• Input for this task:

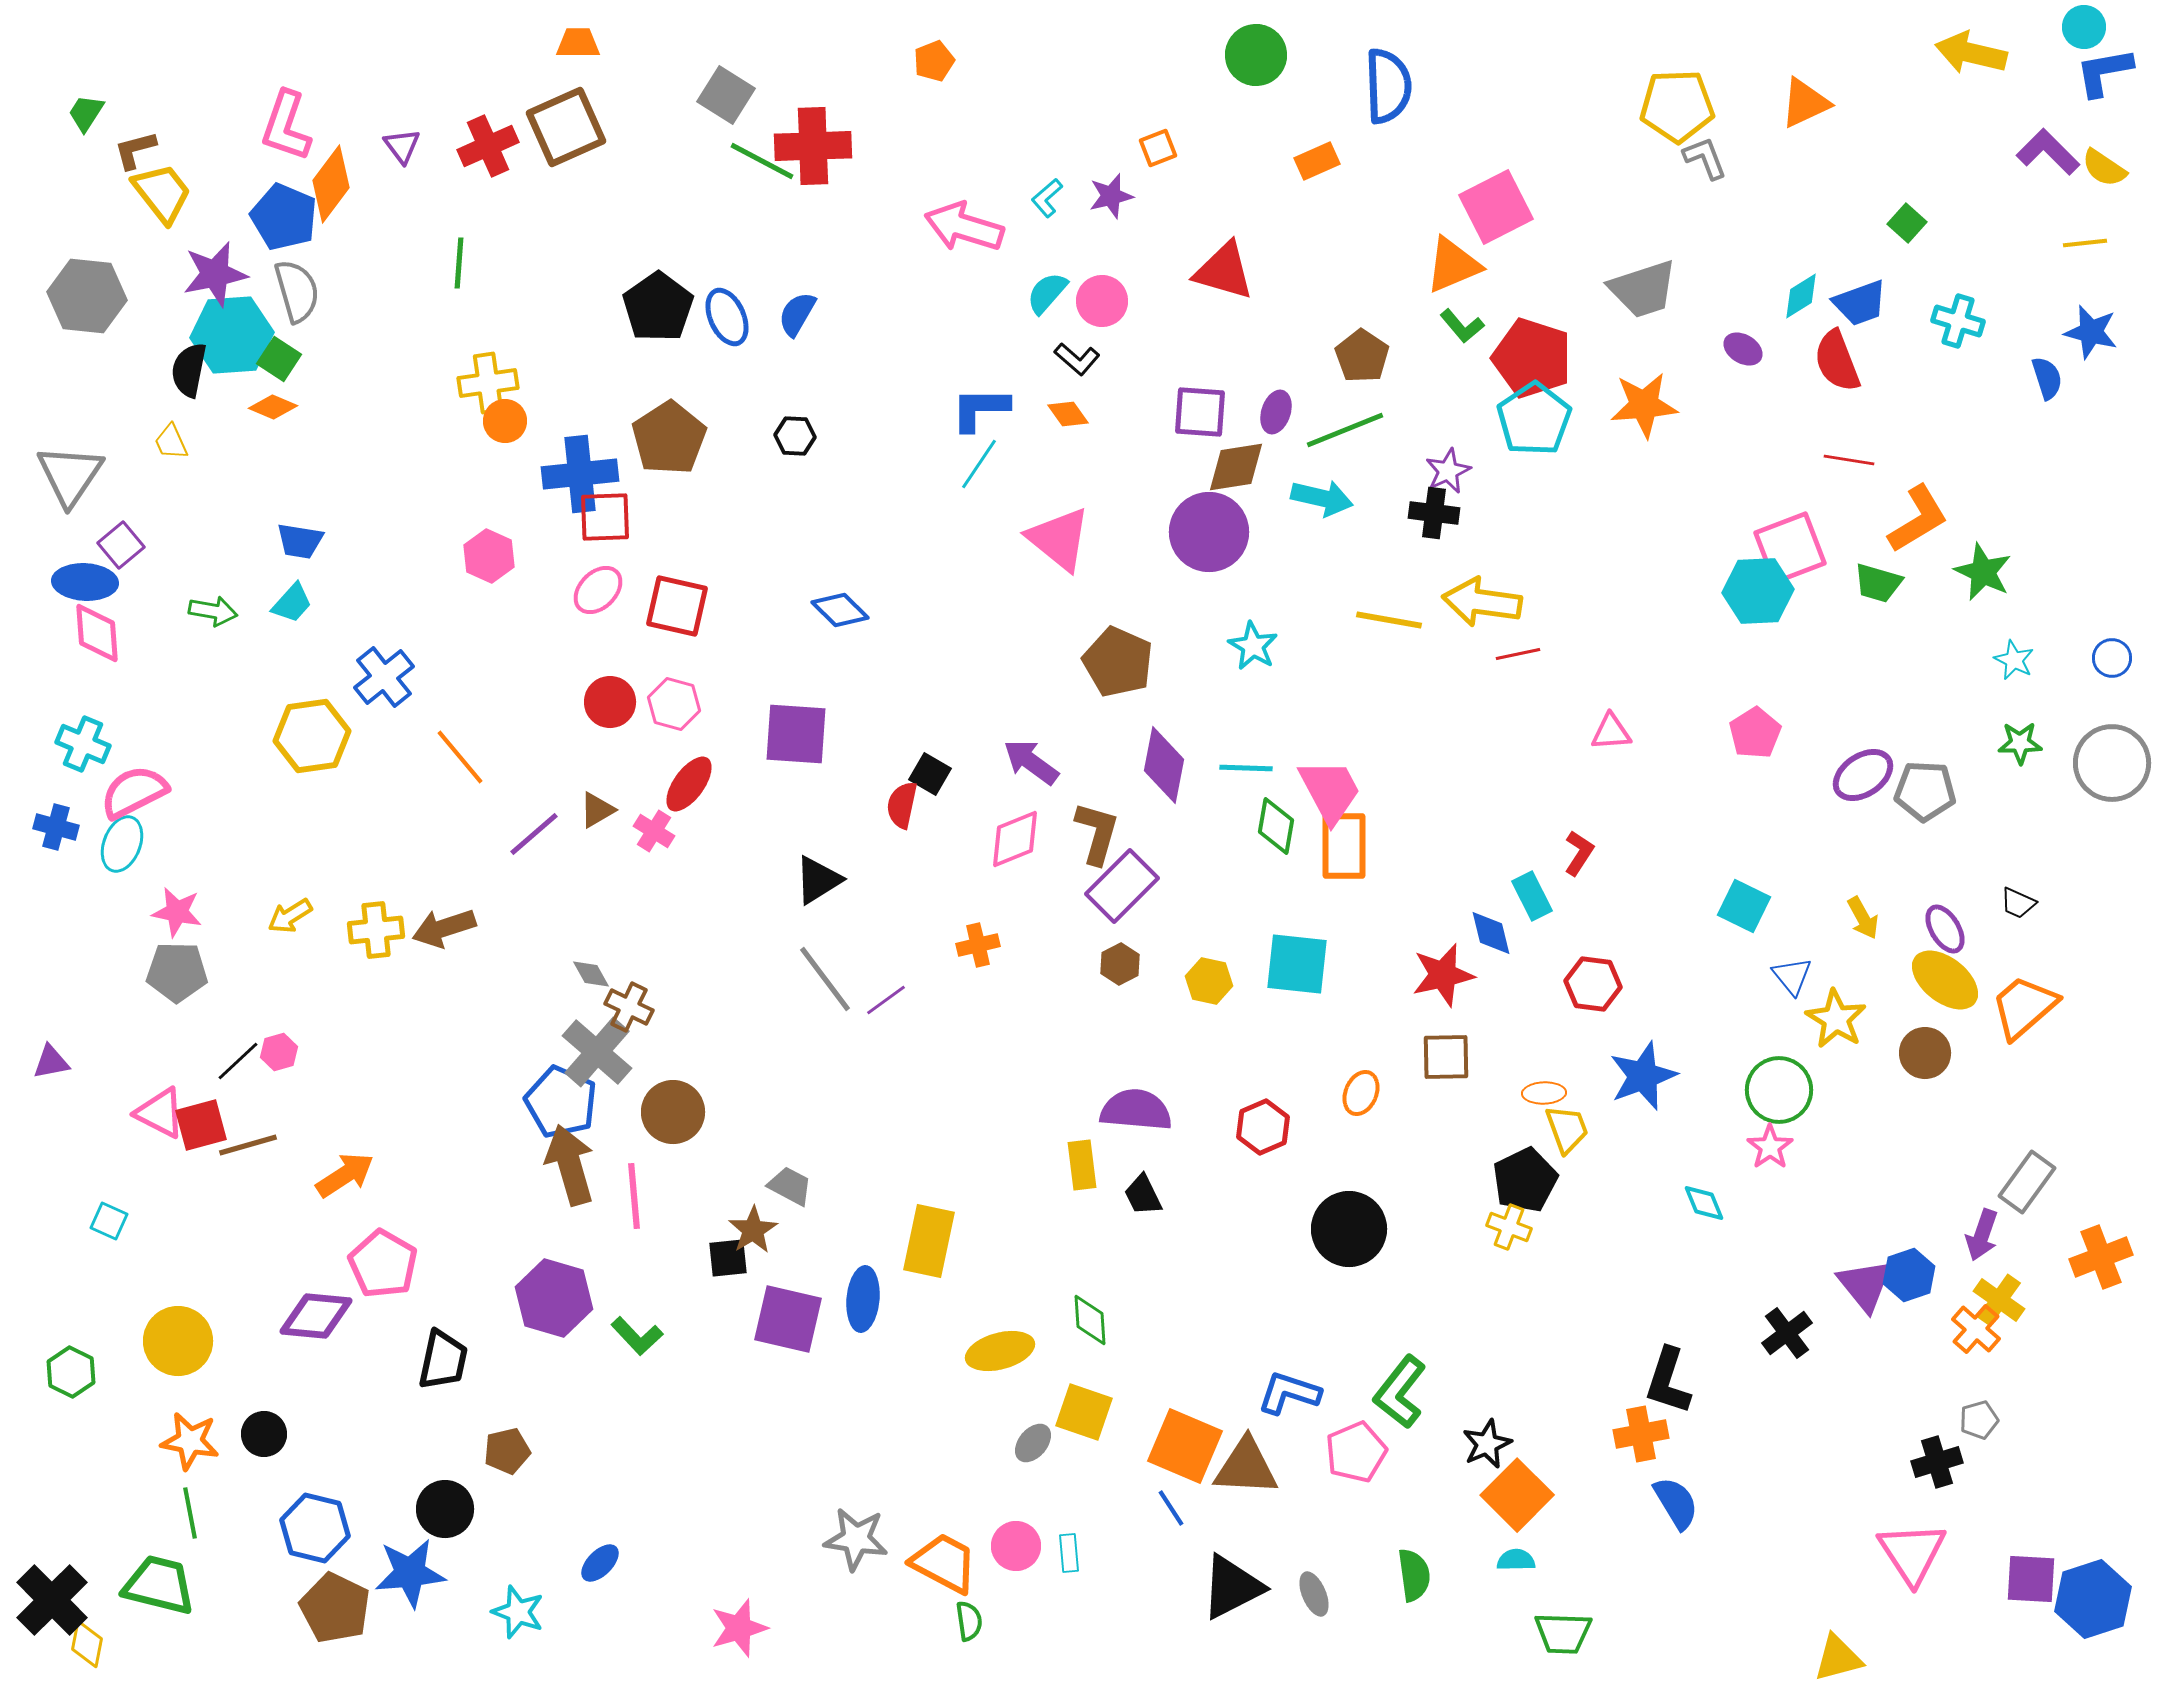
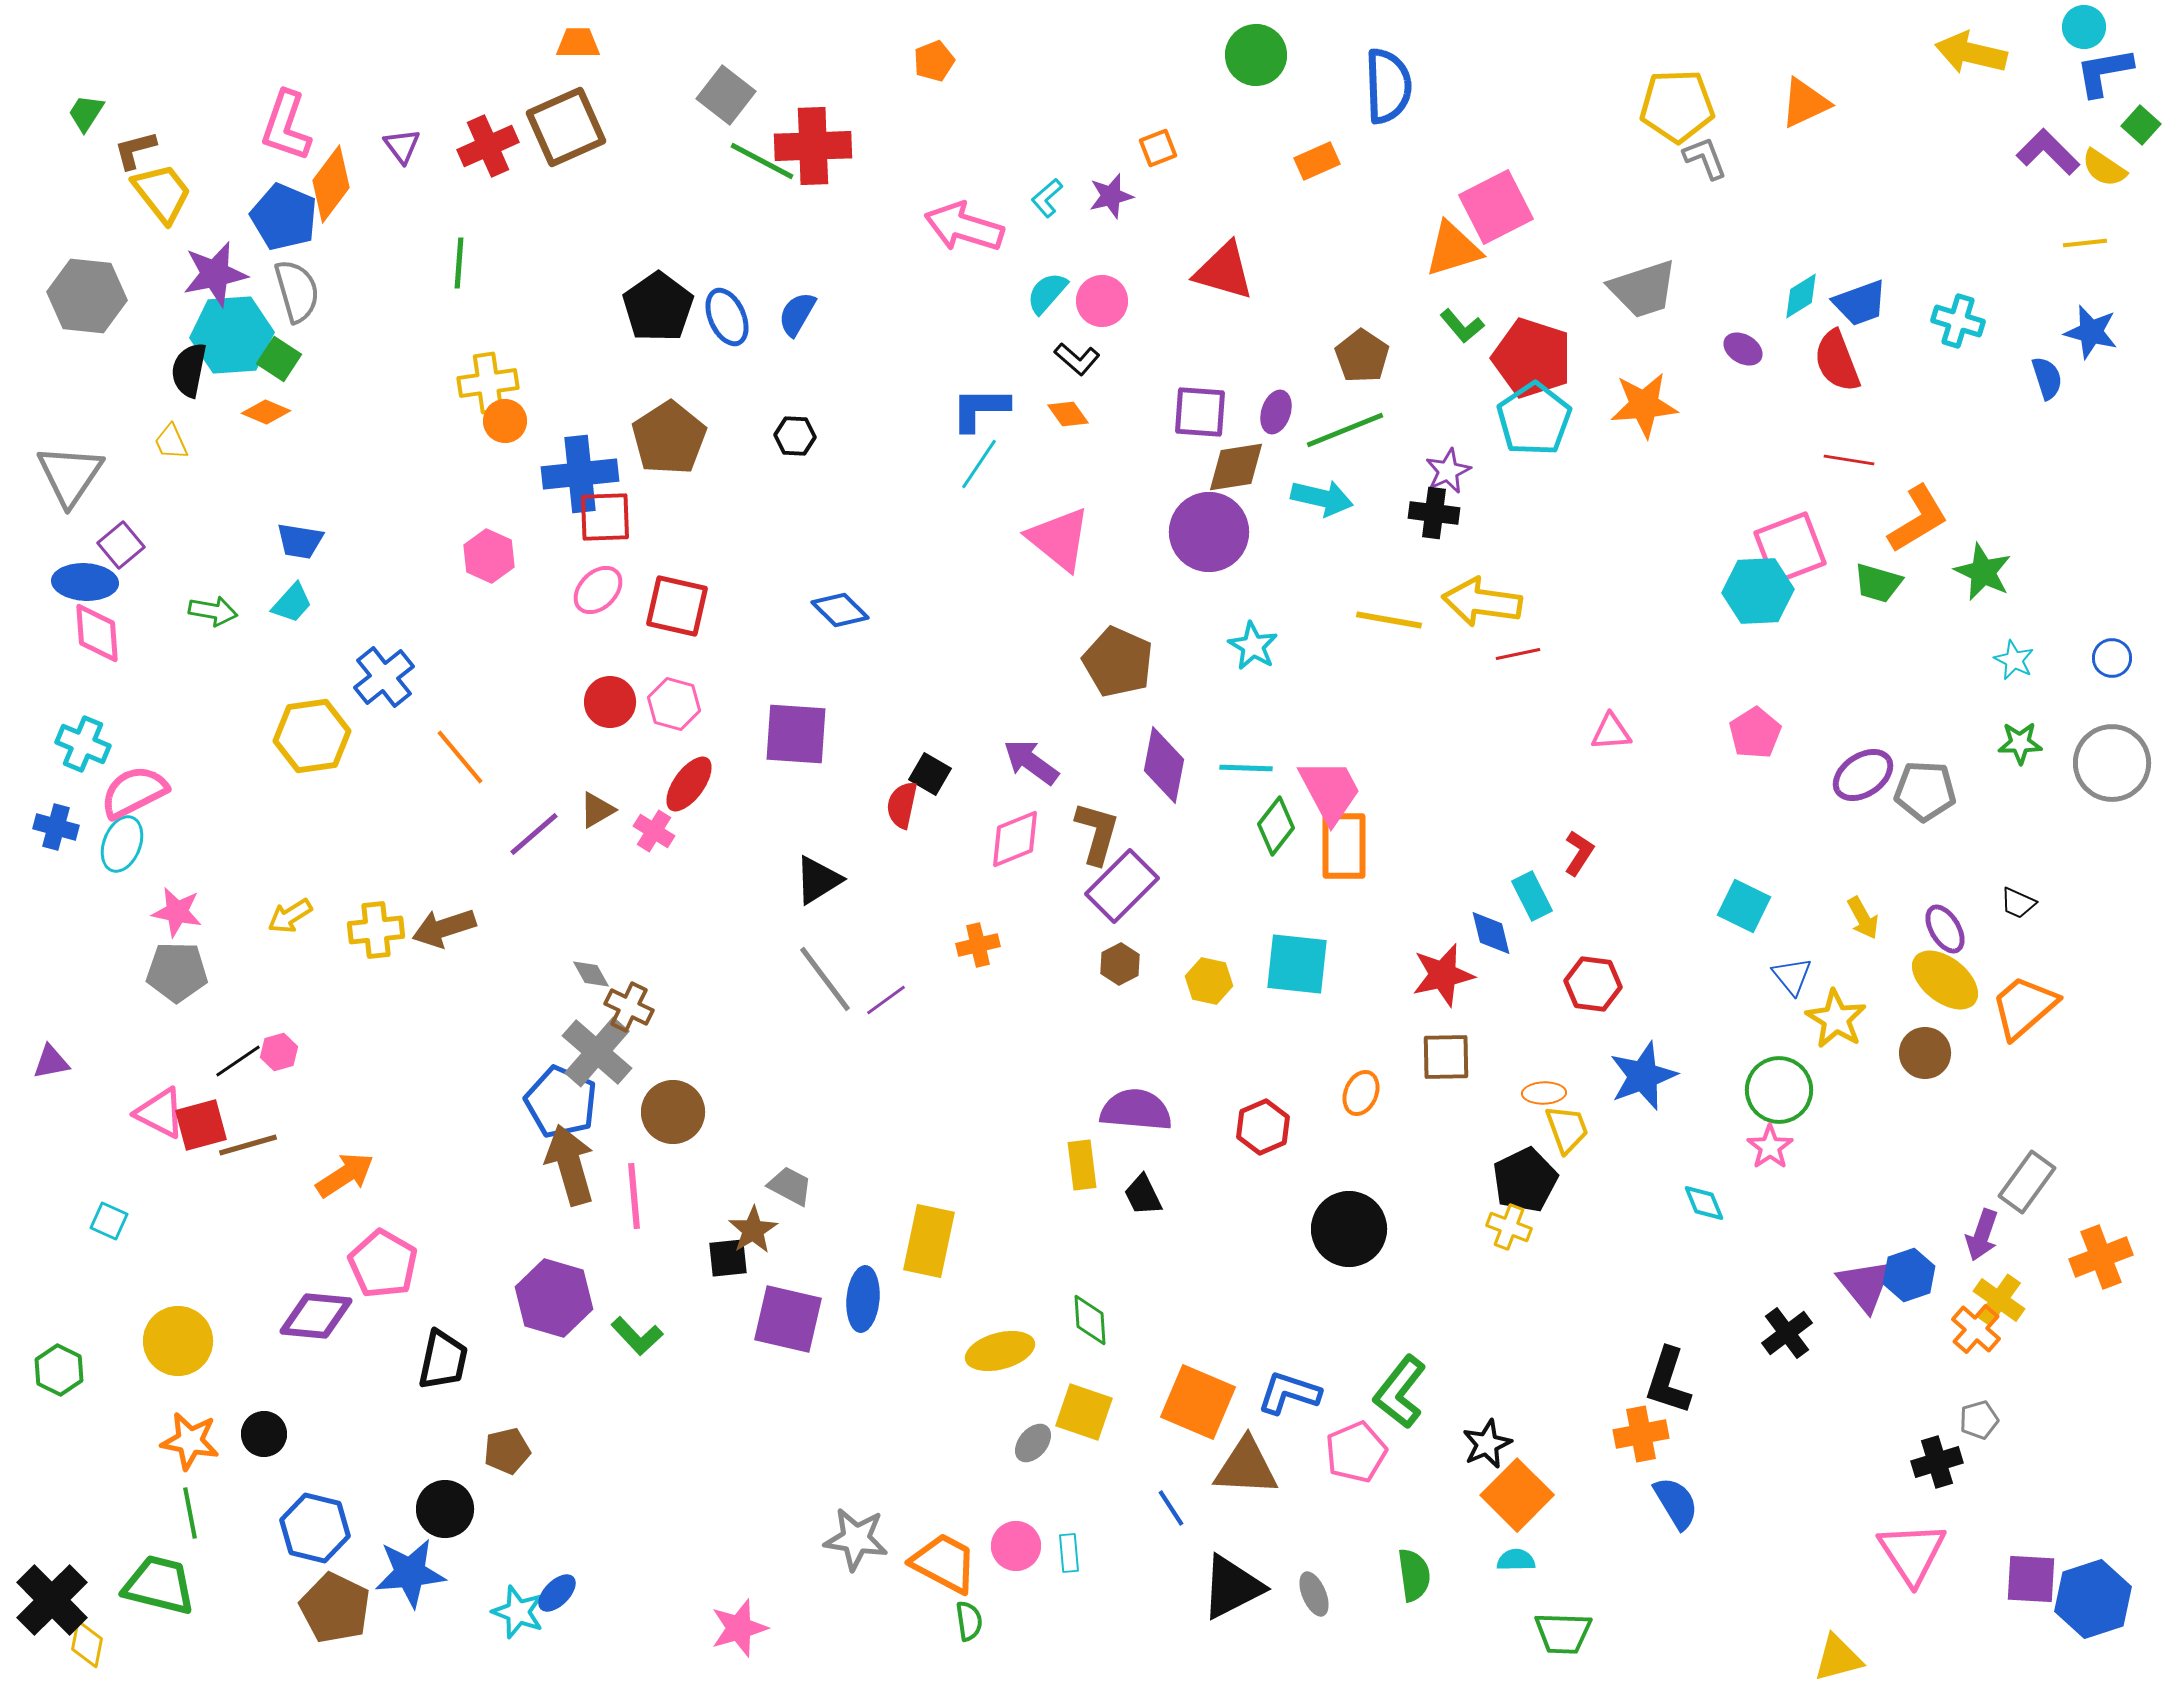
gray square at (726, 95): rotated 6 degrees clockwise
green square at (1907, 223): moved 234 px right, 98 px up
orange triangle at (1453, 265): moved 16 px up; rotated 6 degrees clockwise
orange diamond at (273, 407): moved 7 px left, 5 px down
green diamond at (1276, 826): rotated 28 degrees clockwise
black line at (238, 1061): rotated 9 degrees clockwise
green hexagon at (71, 1372): moved 12 px left, 2 px up
orange square at (1185, 1446): moved 13 px right, 44 px up
blue ellipse at (600, 1563): moved 43 px left, 30 px down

• Activity: Please give back exactly the lines of the listing above that run from the one containing "green square at" through the one containing "green diamond at", and only those.

• Answer for the task:
green square at (1907, 223): moved 234 px right, 98 px up
orange triangle at (1453, 265): moved 16 px up; rotated 6 degrees clockwise
orange diamond at (273, 407): moved 7 px left, 5 px down
green diamond at (1276, 826): rotated 28 degrees clockwise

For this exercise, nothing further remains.